**Problem statement:**
State how many lines of the listing below contain the string "kern", with case counting, and give only the number.

(Collection entries)
********
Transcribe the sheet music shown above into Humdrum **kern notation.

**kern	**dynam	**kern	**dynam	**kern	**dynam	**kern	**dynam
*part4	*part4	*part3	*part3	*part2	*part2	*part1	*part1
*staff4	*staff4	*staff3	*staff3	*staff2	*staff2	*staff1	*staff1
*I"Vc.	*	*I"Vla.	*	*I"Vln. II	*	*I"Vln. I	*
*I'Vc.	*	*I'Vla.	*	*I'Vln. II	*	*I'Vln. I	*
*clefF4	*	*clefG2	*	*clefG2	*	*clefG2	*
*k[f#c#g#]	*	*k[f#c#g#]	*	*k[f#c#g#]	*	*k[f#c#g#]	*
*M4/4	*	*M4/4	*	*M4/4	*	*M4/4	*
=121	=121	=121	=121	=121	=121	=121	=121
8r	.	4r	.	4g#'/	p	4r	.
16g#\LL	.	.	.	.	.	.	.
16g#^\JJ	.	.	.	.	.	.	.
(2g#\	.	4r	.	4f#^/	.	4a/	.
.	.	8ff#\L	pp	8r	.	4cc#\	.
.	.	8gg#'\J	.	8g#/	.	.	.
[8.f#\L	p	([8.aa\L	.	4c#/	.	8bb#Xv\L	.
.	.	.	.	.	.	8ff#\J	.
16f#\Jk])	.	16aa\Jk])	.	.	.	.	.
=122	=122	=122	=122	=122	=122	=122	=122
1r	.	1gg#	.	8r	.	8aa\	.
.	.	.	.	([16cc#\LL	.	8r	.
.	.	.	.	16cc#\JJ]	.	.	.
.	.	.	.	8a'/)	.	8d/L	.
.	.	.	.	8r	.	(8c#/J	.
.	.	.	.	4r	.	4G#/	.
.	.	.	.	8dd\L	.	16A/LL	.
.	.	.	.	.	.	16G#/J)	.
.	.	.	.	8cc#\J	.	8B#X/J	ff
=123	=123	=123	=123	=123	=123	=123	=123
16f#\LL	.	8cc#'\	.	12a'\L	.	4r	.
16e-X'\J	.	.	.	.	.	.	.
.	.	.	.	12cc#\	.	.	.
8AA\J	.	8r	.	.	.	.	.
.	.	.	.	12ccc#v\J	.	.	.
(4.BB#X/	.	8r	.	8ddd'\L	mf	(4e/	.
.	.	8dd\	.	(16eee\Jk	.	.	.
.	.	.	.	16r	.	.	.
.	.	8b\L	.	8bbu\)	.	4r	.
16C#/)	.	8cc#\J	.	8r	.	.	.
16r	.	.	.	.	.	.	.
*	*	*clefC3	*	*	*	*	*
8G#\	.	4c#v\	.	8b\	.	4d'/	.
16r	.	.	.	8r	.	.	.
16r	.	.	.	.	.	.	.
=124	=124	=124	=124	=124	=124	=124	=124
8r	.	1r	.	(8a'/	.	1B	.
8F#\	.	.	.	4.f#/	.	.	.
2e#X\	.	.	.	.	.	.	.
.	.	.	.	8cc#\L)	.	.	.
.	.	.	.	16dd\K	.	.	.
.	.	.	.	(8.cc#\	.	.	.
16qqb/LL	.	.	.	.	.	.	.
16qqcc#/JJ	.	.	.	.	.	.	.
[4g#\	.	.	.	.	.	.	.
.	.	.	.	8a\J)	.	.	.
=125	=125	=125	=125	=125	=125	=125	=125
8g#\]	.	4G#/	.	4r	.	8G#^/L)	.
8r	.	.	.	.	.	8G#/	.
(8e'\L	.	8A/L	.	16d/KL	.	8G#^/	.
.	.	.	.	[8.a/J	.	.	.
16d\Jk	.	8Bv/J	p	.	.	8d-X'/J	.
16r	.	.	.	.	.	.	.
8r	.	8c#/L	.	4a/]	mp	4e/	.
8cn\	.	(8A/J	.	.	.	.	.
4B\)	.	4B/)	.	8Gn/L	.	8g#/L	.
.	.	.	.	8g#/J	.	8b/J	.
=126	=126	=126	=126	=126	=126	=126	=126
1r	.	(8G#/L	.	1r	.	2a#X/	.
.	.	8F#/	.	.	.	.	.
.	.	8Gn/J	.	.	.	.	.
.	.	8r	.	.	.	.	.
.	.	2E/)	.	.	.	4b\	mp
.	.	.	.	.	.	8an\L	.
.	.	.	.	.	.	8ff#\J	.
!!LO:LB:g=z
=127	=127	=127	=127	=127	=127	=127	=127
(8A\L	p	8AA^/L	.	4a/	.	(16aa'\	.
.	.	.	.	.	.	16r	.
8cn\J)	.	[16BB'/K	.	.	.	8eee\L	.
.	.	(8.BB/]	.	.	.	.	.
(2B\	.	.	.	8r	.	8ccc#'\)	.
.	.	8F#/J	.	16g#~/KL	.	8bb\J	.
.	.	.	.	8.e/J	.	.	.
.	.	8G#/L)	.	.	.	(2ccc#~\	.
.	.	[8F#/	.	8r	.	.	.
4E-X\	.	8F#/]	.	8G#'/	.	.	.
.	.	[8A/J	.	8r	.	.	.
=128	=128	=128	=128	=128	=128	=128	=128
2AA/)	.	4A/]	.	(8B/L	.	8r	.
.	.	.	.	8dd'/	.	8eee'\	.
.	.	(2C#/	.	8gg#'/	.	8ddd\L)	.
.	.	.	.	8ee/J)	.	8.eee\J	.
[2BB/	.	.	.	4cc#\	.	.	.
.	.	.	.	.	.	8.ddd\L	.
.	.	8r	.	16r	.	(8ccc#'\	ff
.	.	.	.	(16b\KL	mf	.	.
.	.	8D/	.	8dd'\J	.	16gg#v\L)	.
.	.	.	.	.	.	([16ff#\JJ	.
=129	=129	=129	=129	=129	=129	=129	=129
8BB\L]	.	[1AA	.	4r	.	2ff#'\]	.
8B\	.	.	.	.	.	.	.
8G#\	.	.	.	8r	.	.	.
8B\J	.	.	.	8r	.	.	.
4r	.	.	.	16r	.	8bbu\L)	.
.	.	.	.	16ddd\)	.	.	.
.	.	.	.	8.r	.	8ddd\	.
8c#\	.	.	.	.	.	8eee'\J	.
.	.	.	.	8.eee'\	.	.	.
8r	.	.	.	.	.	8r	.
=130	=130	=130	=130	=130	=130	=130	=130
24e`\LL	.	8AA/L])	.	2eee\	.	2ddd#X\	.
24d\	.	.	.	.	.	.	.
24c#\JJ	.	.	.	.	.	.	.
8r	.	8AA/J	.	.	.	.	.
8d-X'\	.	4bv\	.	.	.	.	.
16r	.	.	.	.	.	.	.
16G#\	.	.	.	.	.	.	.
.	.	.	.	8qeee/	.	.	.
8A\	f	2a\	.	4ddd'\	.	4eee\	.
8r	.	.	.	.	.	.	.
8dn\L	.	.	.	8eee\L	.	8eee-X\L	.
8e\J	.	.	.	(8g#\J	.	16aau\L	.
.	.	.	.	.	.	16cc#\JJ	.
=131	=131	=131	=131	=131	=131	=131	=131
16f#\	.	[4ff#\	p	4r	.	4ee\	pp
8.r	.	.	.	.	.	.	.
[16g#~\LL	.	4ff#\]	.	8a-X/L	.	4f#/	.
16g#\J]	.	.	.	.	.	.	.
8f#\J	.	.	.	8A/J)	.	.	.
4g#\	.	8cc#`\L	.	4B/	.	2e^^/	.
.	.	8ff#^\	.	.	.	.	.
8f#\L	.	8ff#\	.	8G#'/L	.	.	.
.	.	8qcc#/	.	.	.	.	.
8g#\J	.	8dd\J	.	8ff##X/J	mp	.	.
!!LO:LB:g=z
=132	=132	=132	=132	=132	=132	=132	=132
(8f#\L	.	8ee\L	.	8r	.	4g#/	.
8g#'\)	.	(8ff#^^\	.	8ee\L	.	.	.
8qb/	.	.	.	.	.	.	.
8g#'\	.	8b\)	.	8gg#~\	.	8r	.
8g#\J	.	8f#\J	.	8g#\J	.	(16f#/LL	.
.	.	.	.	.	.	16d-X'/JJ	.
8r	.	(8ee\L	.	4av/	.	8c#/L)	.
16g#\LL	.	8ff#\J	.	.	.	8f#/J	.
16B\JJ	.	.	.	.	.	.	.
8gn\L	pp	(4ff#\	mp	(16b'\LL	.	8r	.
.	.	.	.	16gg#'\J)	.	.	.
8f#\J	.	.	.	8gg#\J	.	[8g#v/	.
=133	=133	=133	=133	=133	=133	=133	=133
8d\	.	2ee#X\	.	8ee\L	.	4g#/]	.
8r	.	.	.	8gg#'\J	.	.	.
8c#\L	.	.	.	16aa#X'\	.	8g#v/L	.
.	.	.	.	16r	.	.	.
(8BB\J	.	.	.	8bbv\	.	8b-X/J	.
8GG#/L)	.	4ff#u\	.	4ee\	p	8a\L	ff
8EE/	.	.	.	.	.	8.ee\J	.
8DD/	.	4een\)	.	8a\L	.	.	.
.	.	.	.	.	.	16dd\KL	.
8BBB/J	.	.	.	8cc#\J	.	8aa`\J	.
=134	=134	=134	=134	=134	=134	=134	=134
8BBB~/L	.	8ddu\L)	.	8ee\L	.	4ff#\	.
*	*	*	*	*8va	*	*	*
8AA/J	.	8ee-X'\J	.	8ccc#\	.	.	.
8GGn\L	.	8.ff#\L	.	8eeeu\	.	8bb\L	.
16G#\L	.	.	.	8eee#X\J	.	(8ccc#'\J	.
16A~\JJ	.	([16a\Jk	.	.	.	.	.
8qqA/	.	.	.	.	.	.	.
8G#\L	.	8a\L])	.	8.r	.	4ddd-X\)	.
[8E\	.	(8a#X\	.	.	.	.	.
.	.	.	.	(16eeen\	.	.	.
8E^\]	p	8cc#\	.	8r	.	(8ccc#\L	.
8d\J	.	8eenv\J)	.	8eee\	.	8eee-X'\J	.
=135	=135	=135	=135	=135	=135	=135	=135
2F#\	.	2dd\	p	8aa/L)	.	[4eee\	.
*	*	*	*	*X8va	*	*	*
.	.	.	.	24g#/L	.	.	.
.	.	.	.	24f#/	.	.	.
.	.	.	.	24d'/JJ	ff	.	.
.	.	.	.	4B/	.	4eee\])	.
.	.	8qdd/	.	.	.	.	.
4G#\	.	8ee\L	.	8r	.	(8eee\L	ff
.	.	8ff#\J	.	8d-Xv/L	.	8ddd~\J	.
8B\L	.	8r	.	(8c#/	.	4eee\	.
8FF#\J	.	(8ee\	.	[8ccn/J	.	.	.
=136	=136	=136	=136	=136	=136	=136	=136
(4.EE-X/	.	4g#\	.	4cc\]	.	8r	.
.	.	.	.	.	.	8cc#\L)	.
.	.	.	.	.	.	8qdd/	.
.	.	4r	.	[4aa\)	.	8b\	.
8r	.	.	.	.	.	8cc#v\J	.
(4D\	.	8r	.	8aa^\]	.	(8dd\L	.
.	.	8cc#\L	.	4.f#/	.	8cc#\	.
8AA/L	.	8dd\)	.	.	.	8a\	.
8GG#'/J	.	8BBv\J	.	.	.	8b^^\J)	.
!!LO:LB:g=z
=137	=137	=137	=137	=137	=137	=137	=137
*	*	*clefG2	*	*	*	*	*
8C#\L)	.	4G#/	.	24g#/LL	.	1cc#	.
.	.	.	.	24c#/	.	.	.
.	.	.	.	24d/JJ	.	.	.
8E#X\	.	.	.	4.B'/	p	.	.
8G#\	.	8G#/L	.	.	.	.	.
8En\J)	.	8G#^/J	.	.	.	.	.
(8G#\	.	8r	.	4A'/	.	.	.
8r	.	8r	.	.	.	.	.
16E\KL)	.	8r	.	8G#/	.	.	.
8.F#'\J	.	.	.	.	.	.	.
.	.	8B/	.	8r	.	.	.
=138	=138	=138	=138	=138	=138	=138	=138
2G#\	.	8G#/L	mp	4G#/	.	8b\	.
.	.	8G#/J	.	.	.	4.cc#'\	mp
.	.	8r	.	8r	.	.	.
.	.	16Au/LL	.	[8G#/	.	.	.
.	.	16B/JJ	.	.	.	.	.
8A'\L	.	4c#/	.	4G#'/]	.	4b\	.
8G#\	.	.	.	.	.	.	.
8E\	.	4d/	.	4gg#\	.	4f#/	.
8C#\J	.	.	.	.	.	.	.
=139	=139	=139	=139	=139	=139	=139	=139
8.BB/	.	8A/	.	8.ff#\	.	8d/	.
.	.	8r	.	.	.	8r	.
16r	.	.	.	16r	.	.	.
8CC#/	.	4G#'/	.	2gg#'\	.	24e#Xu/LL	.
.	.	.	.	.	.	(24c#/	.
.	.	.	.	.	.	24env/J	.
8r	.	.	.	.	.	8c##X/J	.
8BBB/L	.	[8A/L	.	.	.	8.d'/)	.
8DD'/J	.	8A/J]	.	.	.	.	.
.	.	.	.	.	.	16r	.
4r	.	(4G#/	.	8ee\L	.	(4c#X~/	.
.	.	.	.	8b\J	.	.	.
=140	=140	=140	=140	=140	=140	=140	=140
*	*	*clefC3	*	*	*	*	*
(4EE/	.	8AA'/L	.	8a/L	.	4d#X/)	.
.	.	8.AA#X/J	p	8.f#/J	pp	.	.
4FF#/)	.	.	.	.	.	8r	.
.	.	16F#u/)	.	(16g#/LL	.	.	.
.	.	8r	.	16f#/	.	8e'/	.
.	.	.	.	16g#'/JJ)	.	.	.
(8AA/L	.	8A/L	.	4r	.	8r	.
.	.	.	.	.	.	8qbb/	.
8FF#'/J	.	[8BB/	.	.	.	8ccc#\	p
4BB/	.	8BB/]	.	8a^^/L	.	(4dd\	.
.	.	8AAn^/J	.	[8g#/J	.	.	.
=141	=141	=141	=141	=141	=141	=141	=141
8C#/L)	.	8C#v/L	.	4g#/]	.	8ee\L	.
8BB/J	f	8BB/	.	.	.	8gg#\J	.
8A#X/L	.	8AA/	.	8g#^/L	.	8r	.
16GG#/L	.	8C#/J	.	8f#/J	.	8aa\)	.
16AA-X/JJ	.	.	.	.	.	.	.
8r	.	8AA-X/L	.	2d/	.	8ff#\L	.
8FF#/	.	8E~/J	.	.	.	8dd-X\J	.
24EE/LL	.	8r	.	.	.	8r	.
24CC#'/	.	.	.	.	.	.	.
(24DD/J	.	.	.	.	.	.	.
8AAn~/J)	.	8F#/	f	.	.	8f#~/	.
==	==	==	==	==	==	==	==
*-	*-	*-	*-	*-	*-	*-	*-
********
**Problem solution:**
2